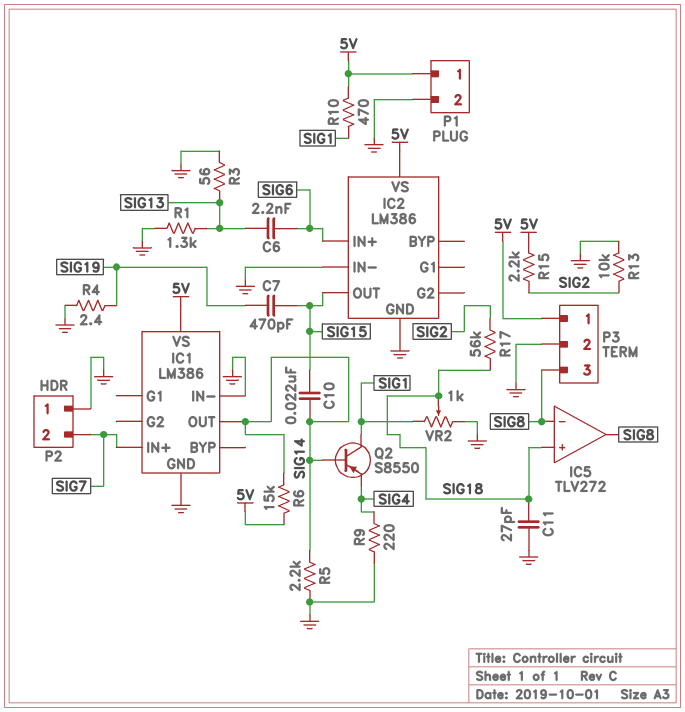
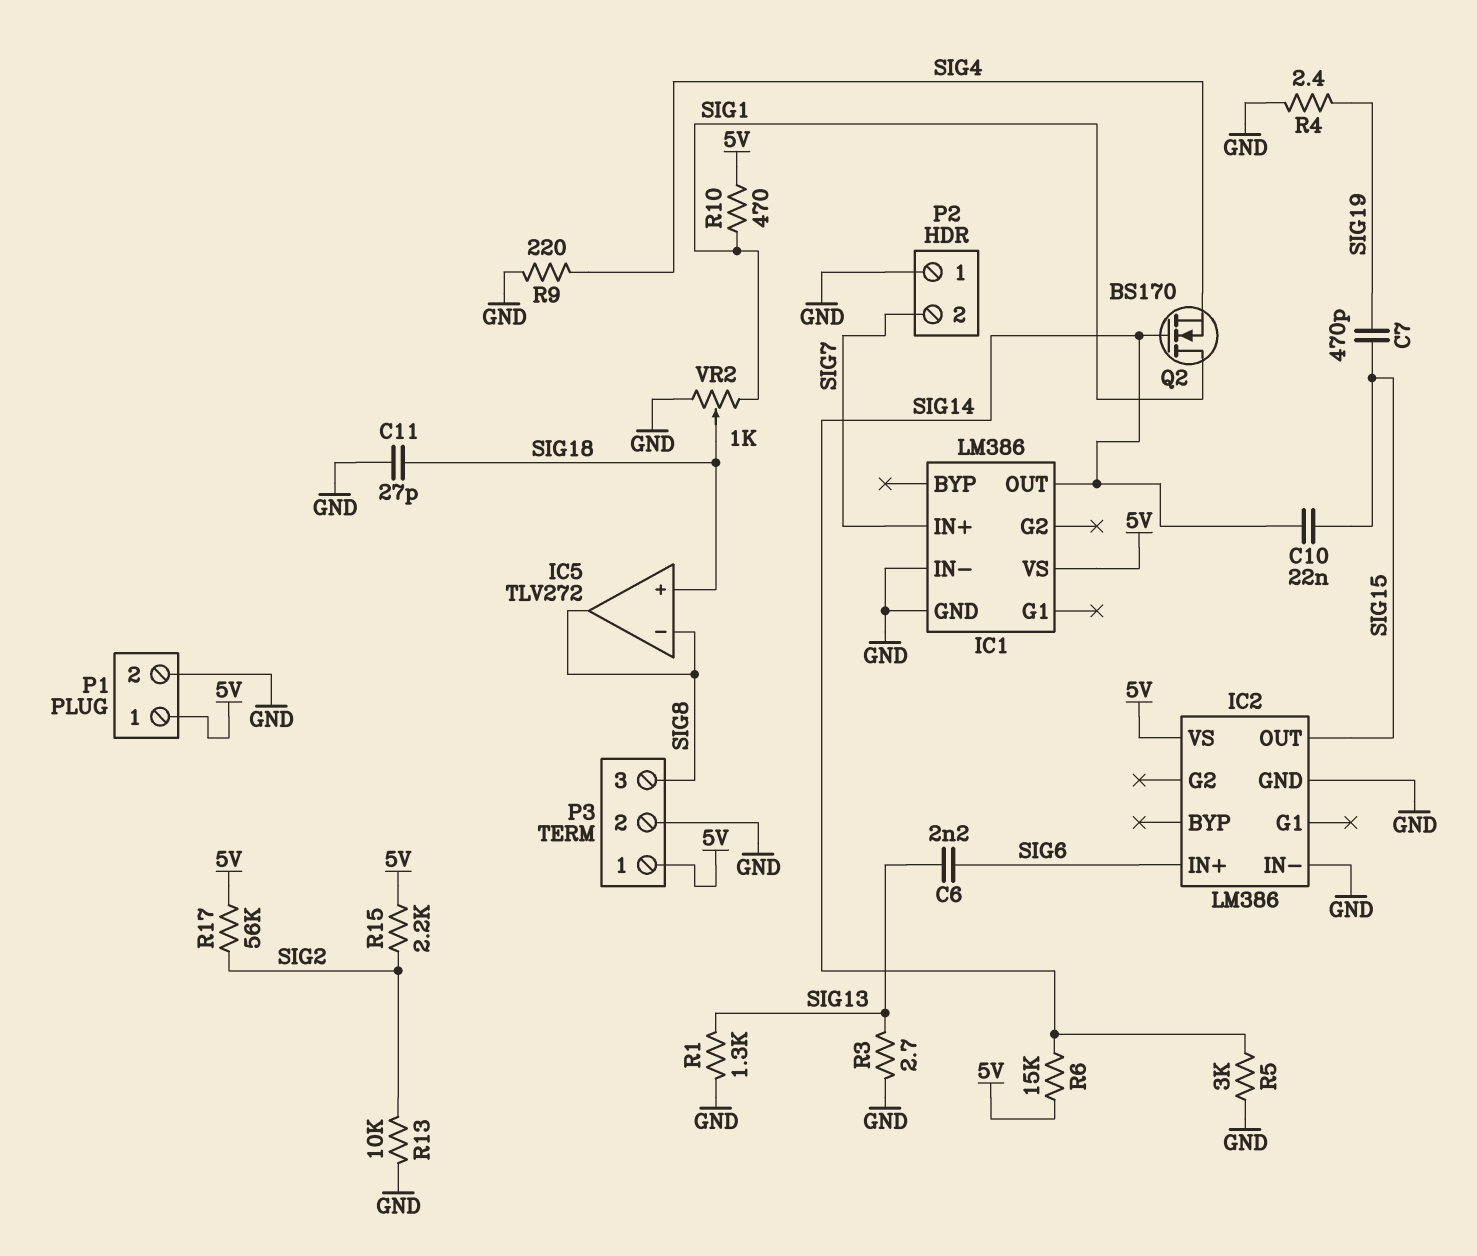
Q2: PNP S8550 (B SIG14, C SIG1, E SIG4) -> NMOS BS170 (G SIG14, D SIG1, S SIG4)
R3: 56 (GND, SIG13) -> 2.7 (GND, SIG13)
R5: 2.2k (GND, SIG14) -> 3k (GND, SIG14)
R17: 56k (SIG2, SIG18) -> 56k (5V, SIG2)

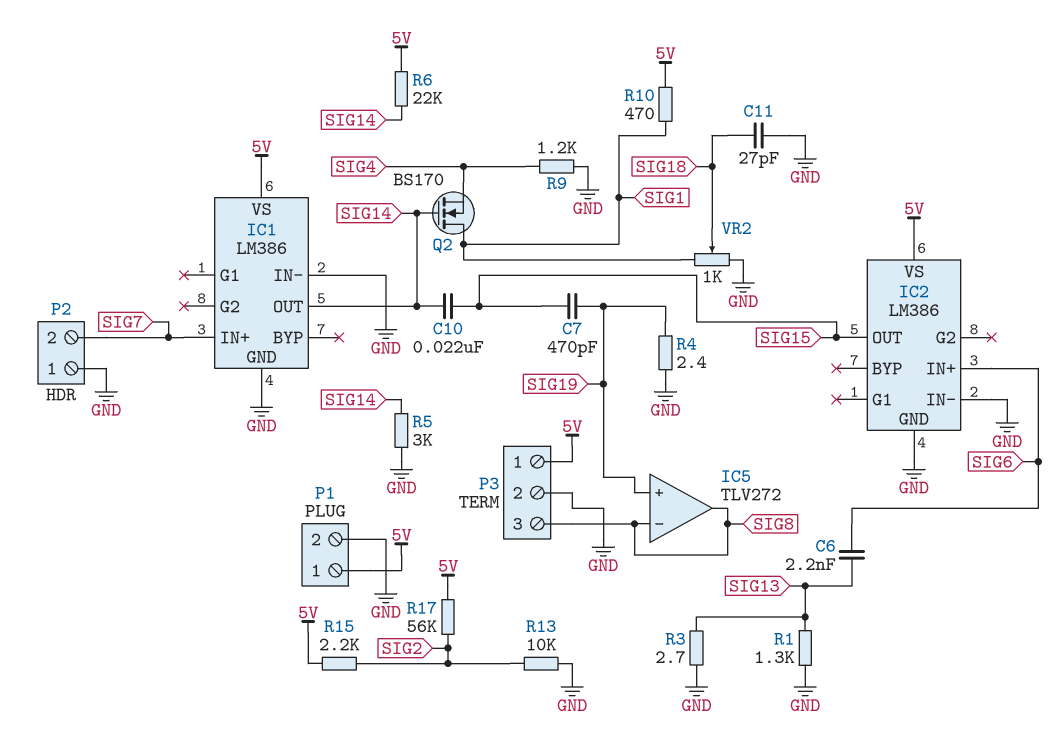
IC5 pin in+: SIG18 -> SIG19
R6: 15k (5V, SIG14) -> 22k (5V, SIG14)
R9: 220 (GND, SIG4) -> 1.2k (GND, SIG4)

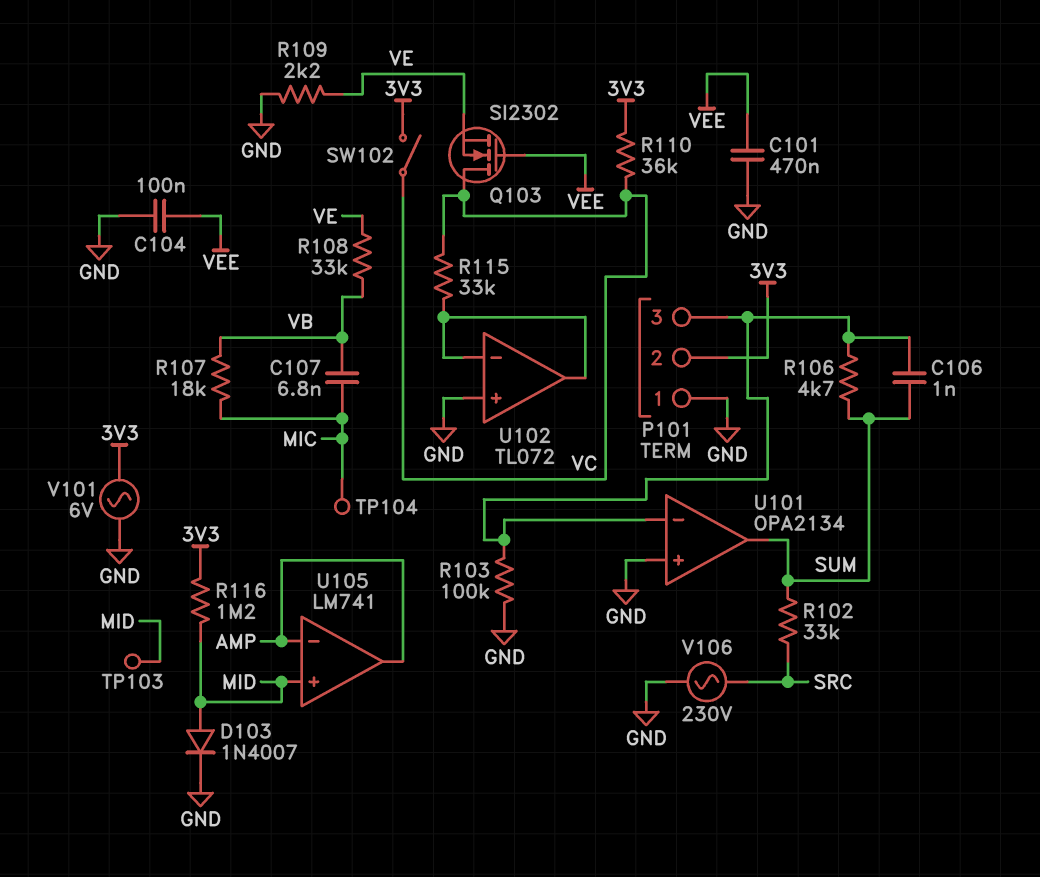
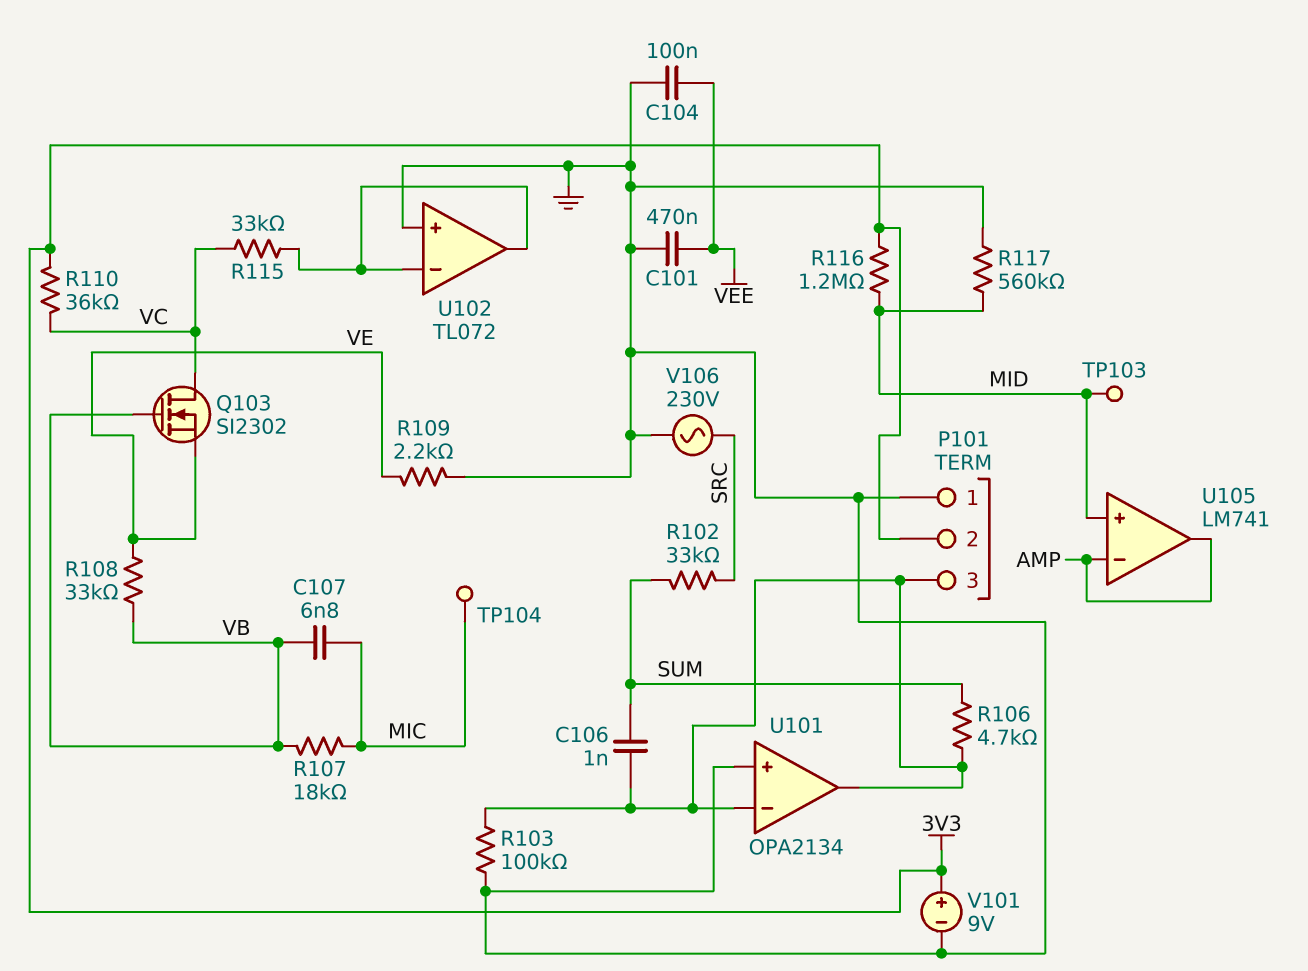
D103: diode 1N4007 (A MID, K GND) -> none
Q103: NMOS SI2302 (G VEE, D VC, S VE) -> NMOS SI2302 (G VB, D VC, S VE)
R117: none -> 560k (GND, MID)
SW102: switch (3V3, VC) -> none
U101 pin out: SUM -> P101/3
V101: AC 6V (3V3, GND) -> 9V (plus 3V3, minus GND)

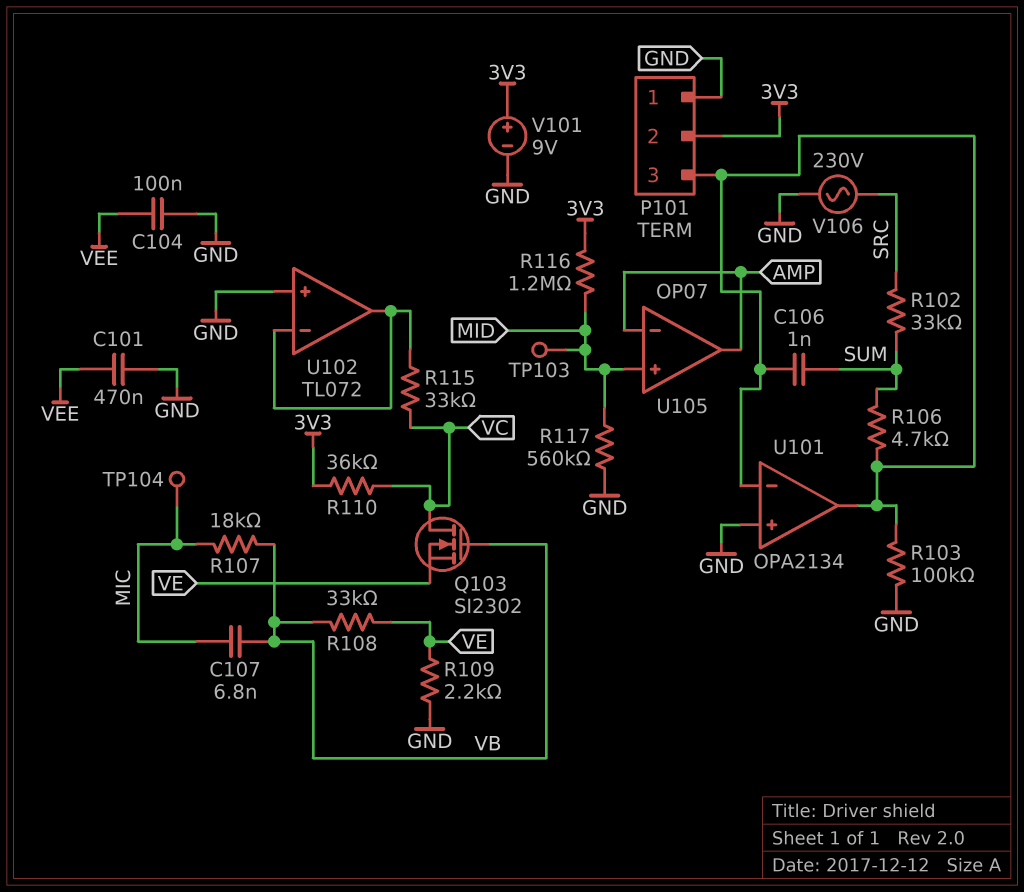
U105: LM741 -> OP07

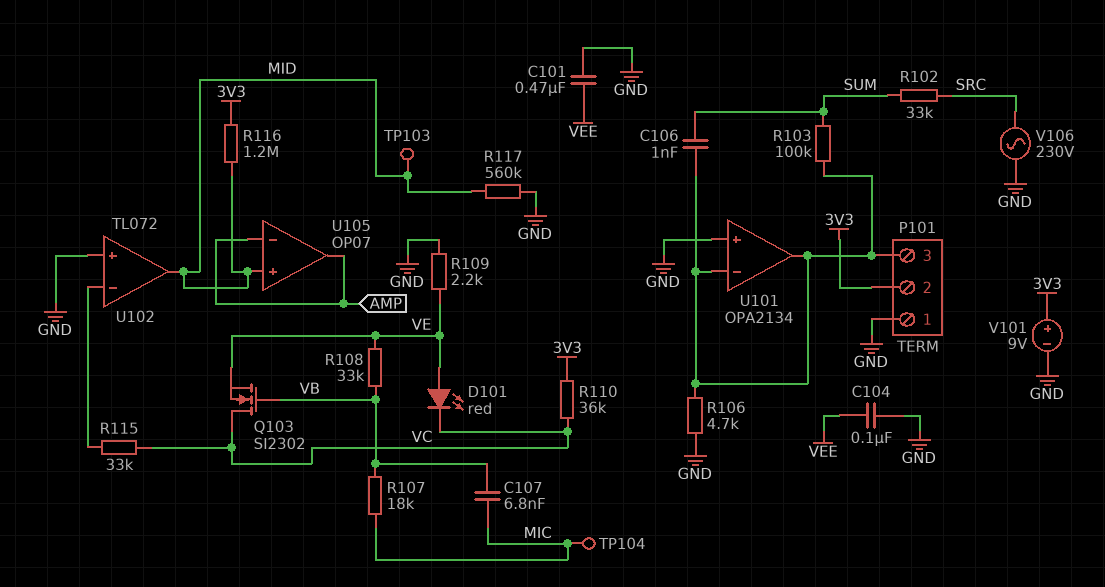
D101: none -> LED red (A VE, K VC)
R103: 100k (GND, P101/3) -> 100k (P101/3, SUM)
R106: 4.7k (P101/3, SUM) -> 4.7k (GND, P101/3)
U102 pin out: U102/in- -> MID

#### [WORK ORDER]
Keep the pictures out of your copy. Copy only the lines from the line that holds "U101 pin out: SUM -> P101/3" through the last line of the listing above, both included.

#### [RESULT OF THE EXERCISE]
U101 pin out: SUM -> P101/3
V101: AC 6V (3V3, GND) -> 9V (plus 3V3, minus GND)

U105: LM741 -> OP07

D101: none -> LED red (A VE, K VC)
R103: 100k (GND, P101/3) -> 100k (P101/3, SUM)
R106: 4.7k (P101/3, SUM) -> 4.7k (GND, P101/3)
U102 pin out: U102/in- -> MID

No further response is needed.